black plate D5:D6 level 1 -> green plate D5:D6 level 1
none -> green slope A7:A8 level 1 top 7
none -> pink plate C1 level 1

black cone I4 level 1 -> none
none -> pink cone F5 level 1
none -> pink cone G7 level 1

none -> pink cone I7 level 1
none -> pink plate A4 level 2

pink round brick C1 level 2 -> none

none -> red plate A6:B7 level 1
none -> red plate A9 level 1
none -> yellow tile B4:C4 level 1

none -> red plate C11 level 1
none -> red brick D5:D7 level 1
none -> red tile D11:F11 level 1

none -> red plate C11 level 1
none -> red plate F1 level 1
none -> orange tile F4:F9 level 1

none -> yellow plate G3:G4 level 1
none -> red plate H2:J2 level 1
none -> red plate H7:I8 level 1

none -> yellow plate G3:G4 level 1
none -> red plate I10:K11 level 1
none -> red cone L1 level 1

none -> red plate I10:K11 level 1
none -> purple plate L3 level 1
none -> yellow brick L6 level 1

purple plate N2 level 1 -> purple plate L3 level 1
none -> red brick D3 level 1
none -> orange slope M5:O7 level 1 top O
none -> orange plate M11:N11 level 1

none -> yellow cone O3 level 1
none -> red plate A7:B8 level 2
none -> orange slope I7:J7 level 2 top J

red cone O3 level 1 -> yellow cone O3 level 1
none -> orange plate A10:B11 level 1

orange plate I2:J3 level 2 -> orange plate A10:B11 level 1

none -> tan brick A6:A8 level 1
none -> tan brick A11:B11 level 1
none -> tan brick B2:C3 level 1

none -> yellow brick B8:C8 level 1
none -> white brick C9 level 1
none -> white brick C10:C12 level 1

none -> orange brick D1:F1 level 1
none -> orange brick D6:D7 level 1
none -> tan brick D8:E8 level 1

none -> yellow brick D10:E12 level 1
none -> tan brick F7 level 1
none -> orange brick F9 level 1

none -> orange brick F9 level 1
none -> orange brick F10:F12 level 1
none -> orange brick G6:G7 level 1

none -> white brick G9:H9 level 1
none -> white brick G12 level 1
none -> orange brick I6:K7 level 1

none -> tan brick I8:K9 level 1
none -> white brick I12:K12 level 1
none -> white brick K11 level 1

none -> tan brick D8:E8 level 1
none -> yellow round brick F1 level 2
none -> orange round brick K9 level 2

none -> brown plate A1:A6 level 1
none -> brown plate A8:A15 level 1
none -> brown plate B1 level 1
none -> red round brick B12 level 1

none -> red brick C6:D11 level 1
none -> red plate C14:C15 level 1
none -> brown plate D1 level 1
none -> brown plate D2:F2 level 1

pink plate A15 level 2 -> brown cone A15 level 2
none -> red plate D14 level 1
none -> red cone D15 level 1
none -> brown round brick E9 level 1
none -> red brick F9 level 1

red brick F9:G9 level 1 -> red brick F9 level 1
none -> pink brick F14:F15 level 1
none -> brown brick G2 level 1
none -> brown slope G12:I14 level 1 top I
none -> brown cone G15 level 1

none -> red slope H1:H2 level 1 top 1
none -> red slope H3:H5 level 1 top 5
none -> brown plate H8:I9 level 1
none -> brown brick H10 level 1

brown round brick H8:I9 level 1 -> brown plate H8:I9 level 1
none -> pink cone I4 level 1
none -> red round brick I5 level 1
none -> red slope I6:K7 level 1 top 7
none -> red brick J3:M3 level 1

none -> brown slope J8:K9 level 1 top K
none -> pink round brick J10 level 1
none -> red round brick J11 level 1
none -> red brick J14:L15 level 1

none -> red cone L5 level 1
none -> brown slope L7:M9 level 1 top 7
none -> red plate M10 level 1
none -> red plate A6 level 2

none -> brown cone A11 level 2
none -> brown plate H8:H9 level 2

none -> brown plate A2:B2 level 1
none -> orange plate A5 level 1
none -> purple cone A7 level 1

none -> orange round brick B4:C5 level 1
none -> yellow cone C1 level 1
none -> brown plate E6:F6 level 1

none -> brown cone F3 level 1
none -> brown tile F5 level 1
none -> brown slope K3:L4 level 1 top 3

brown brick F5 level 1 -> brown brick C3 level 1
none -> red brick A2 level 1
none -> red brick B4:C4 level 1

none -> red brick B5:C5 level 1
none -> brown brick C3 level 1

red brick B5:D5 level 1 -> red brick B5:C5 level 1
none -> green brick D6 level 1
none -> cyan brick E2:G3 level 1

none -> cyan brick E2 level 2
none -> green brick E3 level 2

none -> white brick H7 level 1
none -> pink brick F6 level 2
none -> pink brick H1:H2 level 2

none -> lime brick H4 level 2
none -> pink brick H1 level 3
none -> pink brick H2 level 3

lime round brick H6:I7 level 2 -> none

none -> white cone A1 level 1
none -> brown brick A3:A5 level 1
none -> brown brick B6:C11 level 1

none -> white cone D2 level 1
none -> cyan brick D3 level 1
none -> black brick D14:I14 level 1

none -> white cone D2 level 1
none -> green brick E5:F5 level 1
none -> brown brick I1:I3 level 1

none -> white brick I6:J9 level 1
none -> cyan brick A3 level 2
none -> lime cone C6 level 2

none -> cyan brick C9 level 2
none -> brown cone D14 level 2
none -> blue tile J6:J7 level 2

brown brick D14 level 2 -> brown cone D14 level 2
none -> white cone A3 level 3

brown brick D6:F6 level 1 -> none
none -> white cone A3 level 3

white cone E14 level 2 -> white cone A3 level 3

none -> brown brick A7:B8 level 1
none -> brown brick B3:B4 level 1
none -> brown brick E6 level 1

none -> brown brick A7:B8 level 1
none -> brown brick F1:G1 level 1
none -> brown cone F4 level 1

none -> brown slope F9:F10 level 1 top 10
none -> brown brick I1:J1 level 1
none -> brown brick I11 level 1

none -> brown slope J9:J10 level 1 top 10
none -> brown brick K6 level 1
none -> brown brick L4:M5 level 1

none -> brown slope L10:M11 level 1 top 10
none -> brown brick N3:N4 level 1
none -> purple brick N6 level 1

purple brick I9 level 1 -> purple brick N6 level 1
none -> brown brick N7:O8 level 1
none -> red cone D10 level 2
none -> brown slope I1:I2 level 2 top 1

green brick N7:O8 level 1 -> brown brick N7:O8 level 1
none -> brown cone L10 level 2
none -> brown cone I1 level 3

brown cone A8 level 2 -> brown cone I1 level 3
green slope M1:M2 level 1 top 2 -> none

- [What the exercise asks]
The data is to be reproduced in full, every line intact.

- [Exercise solution]
black plate D5:D6 level 1 -> green plate D5:D6 level 1
none -> green slope A7:A8 level 1 top 7
none -> pink plate C1 level 1

black cone I4 level 1 -> none
none -> pink cone F5 level 1
none -> pink cone G7 level 1

none -> pink cone I7 level 1
none -> pink plate A4 level 2

pink round brick C1 level 2 -> none

none -> red plate A6:B7 level 1
none -> red plate A9 level 1
none -> yellow tile B4:C4 level 1

none -> red plate C11 level 1
none -> red brick D5:D7 level 1
none -> red tile D11:F11 level 1

none -> red plate C11 level 1
none -> red plate F1 level 1
none -> orange tile F4:F9 level 1

none -> yellow plate G3:G4 level 1
none -> red plate H2:J2 level 1
none -> red plate H7:I8 level 1

none -> yellow plate G3:G4 level 1
none -> red plate I10:K11 level 1
none -> red cone L1 level 1

none -> red plate I10:K11 level 1
none -> purple plate L3 level 1
none -> yellow brick L6 level 1

purple plate N2 level 1 -> purple plate L3 level 1
none -> red brick D3 level 1
none -> orange slope M5:O7 level 1 top O
none -> orange plate M11:N11 level 1

none -> yellow cone O3 level 1
none -> red plate A7:B8 level 2
none -> orange slope I7:J7 level 2 top J

red cone O3 level 1 -> yellow cone O3 level 1
none -> orange plate A10:B11 level 1

orange plate I2:J3 level 2 -> orange plate A10:B11 level 1

none -> tan brick A6:A8 level 1
none -> tan brick A11:B11 level 1
none -> tan brick B2:C3 level 1

none -> yellow brick B8:C8 level 1
none -> white brick C9 level 1
none -> white brick C10:C12 level 1

none -> orange brick D1:F1 level 1
none -> orange brick D6:D7 level 1
none -> tan brick D8:E8 level 1

none -> yellow brick D10:E12 level 1
none -> tan brick F7 level 1
none -> orange brick F9 level 1

none -> orange brick F9 level 1
none -> orange brick F10:F12 level 1
none -> orange brick G6:G7 level 1

none -> white brick G9:H9 level 1
none -> white brick G12 level 1
none -> orange brick I6:K7 level 1

none -> tan brick I8:K9 level 1
none -> white brick I12:K12 level 1
none -> white brick K11 level 1

none -> tan brick D8:E8 level 1
none -> yellow round brick F1 level 2
none -> orange round brick K9 level 2

none -> brown plate A1:A6 level 1
none -> brown plate A8:A15 level 1
none -> brown plate B1 level 1
none -> red round brick B12 level 1

none -> red brick C6:D11 level 1
none -> red plate C14:C15 level 1
none -> brown plate D1 level 1
none -> brown plate D2:F2 level 1

pink plate A15 level 2 -> brown cone A15 level 2
none -> red plate D14 level 1
none -> red cone D15 level 1
none -> brown round brick E9 level 1
none -> red brick F9 level 1

red brick F9:G9 level 1 -> red brick F9 level 1
none -> pink brick F14:F15 level 1
none -> brown brick G2 level 1
none -> brown slope G12:I14 level 1 top I
none -> brown cone G15 level 1

none -> red slope H1:H2 level 1 top 1
none -> red slope H3:H5 level 1 top 5
none -> brown plate H8:I9 level 1
none -> brown brick H10 level 1

brown round brick H8:I9 level 1 -> brown plate H8:I9 level 1
none -> pink cone I4 level 1
none -> red round brick I5 level 1
none -> red slope I6:K7 level 1 top 7
none -> red brick J3:M3 level 1

none -> brown slope J8:K9 level 1 top K
none -> pink round brick J10 level 1
none -> red round brick J11 level 1
none -> red brick J14:L15 level 1

none -> red cone L5 level 1
none -> brown slope L7:M9 level 1 top 7
none -> red plate M10 level 1
none -> red plate A6 level 2

none -> brown cone A11 level 2
none -> brown plate H8:H9 level 2

none -> brown plate A2:B2 level 1
none -> orange plate A5 level 1
none -> purple cone A7 level 1

none -> orange round brick B4:C5 level 1
none -> yellow cone C1 level 1
none -> brown plate E6:F6 level 1

none -> brown cone F3 level 1
none -> brown tile F5 level 1
none -> brown slope K3:L4 level 1 top 3

brown brick F5 level 1 -> brown brick C3 level 1
none -> red brick A2 level 1
none -> red brick B4:C4 level 1

none -> red brick B5:C5 level 1
none -> brown brick C3 level 1

red brick B5:D5 level 1 -> red brick B5:C5 level 1
none -> green brick D6 level 1
none -> cyan brick E2:G3 level 1

none -> cyan brick E2 level 2
none -> green brick E3 level 2

none -> white brick H7 level 1
none -> pink brick F6 level 2
none -> pink brick H1:H2 level 2

none -> lime brick H4 level 2
none -> pink brick H1 level 3
none -> pink brick H2 level 3

lime round brick H6:I7 level 2 -> none

none -> white cone A1 level 1
none -> brown brick A3:A5 level 1
none -> brown brick B6:C11 level 1

none -> white cone D2 level 1
none -> cyan brick D3 level 1
none -> black brick D14:I14 level 1

none -> white cone D2 level 1
none -> green brick E5:F5 level 1
none -> brown brick I1:I3 level 1

none -> white brick I6:J9 level 1
none -> cyan brick A3 level 2
none -> lime cone C6 level 2

none -> cyan brick C9 level 2
none -> brown cone D14 level 2
none -> blue tile J6:J7 level 2

brown brick D14 level 2 -> brown cone D14 level 2
none -> white cone A3 level 3

brown brick D6:F6 level 1 -> none
none -> white cone A3 level 3

white cone E14 level 2 -> white cone A3 level 3

none -> brown brick A7:B8 level 1
none -> brown brick B3:B4 level 1
none -> brown brick E6 level 1

none -> brown brick A7:B8 level 1
none -> brown brick F1:G1 level 1
none -> brown cone F4 level 1

none -> brown slope F9:F10 level 1 top 10
none -> brown brick I1:J1 level 1
none -> brown brick I11 level 1

none -> brown slope J9:J10 level 1 top 10
none -> brown brick K6 level 1
none -> brown brick L4:M5 level 1

none -> brown slope L10:M11 level 1 top 10
none -> brown brick N3:N4 level 1
none -> purple brick N6 level 1

purple brick I9 level 1 -> purple brick N6 level 1
none -> brown brick N7:O8 level 1
none -> red cone D10 level 2
none -> brown slope I1:I2 level 2 top 1

green brick N7:O8 level 1 -> brown brick N7:O8 level 1
none -> brown cone L10 level 2
none -> brown cone I1 level 3

brown cone A8 level 2 -> brown cone I1 level 3
green slope M1:M2 level 1 top 2 -> none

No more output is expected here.